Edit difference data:
○ ○ ○
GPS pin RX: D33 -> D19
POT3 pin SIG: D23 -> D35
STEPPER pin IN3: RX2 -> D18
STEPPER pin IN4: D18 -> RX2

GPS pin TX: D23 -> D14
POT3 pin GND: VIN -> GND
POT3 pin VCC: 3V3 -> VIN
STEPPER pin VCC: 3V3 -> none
○ ○ ○
» **Instructions to follow**: A verbatim output of all the data above is needed.

» **Task result**:
GPS pin RX: D33 -> D19
POT3 pin SIG: D23 -> D35
STEPPER pin IN3: RX2 -> D18
STEPPER pin IN4: D18 -> RX2

GPS pin TX: D23 -> D14
POT3 pin GND: VIN -> GND
POT3 pin VCC: 3V3 -> VIN
STEPPER pin VCC: 3V3 -> none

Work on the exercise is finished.